(Collected data)
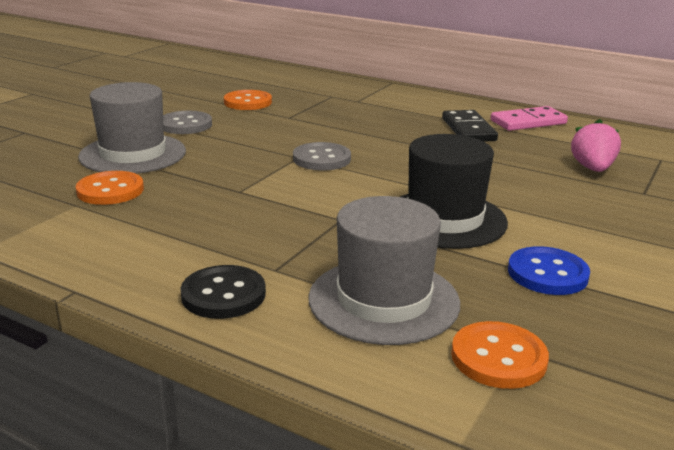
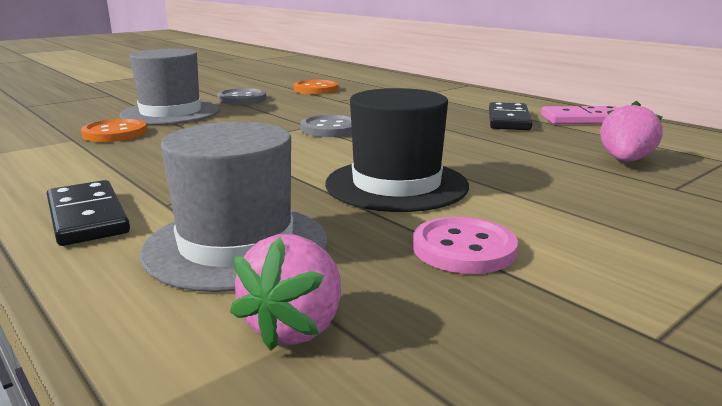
camera: 20 degrees right, 5 degrees down
(223, 295) = (87, 217): black button -> black domino
(498, 358) = (296, 327): orange button -> pink strawberry
(547, 273) = (464, 248): blue button -> pink button

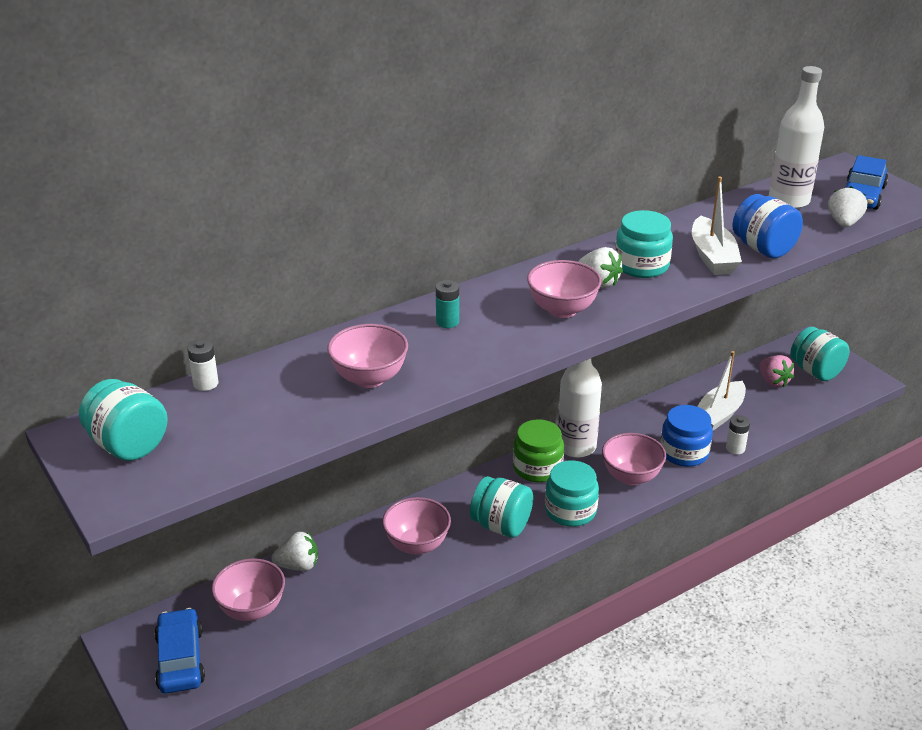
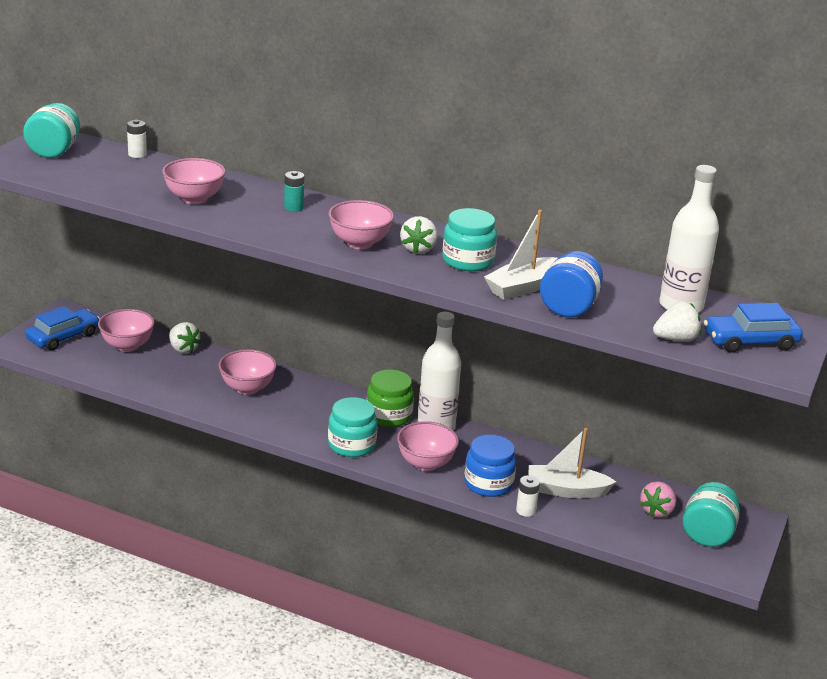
camera: 55 degrees right, 5 degrees down
(501, 525) = (303, 418): turquoise jar -> none

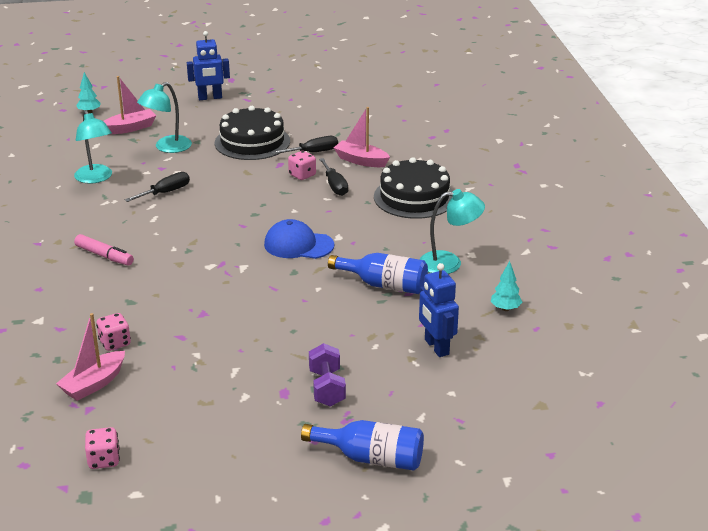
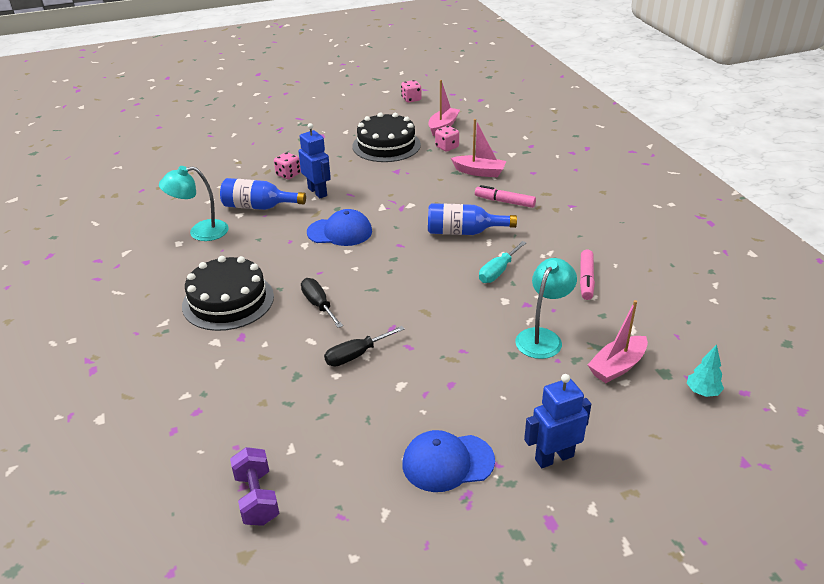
camera: 170 degrees right, 5 degrees up
(96, 178) = (586, 279): turquoise lamp -> pink marker
(165, 192) = (498, 271): black screwdriver -> turquoise screwdriver
(252, 142) = (441, 363): black cake -> black cake (386, 145)
(274, 102) = (447, 462): none -> blue cap
(302, 175) = (359, 315): pink dice -> pink dice (288, 175)
(327, 388) = (294, 140): purple dumbbell -> purple dumbbell (257, 498)
(361, 161) = (293, 349): pink boat -> pink boat (479, 172)
(371, 458) = (263, 115): blue bottle -> blue bottle (463, 232)
(436, 347) = (220, 169): blue robot -> blue robot (317, 192)
(505, 309) = (161, 200): turquoise tree -> none

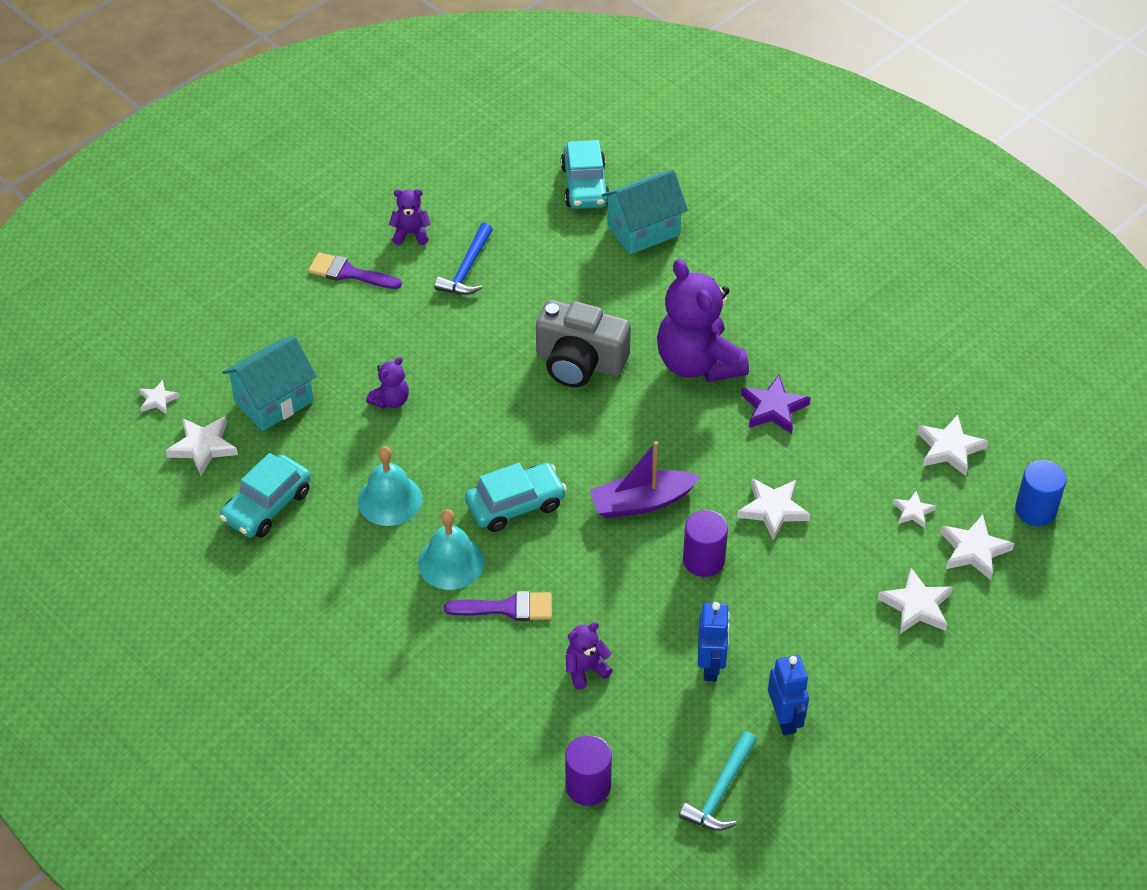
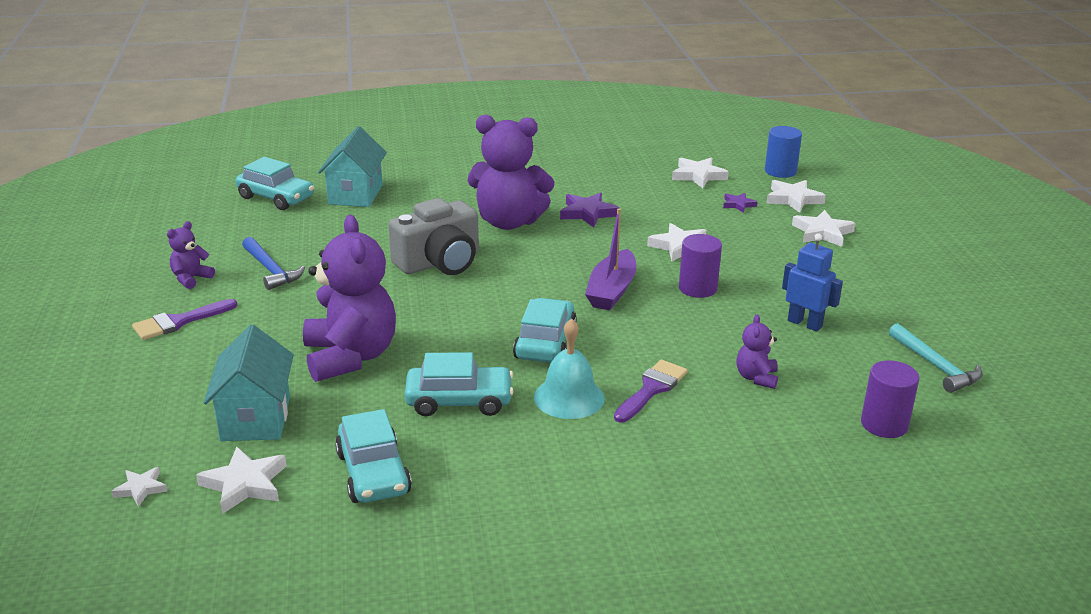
camera: 55 degrees left, 20 degrees down
(390, 400) = (350, 357): purple teddy bear -> purple teddy bear, size x2.21
(390, 499) = (459, 401): turquoise bell -> turquoise car
(785, 719) = (883, 314): blue robot -> none
(913, 511) = (738, 204): white star -> purple star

ACTIVITY: Your copy of the entries must be exact and must not include any of their pictures.

SOLUTION TO THIS EXERCISE:
camera: 20 degrees right, 5 degrees down
(223, 295) = (87, 217): black button -> black domino
(498, 358) = (296, 327): orange button -> pink strawberry
(547, 273) = (464, 248): blue button -> pink button

camera: 55 degrees right, 5 degrees down
(501, 525) = (303, 418): turquoise jar -> none

camera: 170 degrees right, 5 degrees up
(96, 178) = (586, 279): turquoise lamp -> pink marker
(165, 192) = (498, 271): black screwdriver -> turquoise screwdriver
(252, 142) = (441, 363): black cake -> black cake (386, 145)
(274, 102) = (447, 462): none -> blue cap
(302, 175) = (359, 315): pink dice -> pink dice (288, 175)
(327, 388) = (294, 140): purple dumbbell -> purple dumbbell (257, 498)
(361, 161) = (293, 349): pink boat -> pink boat (479, 172)
(371, 458) = (263, 115): blue bottle -> blue bottle (463, 232)
(436, 347) = (220, 169): blue robot -> blue robot (317, 192)
(505, 309) = (161, 200): turquoise tree -> none

camera: 55 degrees left, 20 degrees down
(390, 400) = (350, 357): purple teddy bear -> purple teddy bear, size x2.21
(390, 499) = (459, 401): turquoise bell -> turquoise car
(785, 719) = (883, 314): blue robot -> none
(913, 511) = (738, 204): white star -> purple star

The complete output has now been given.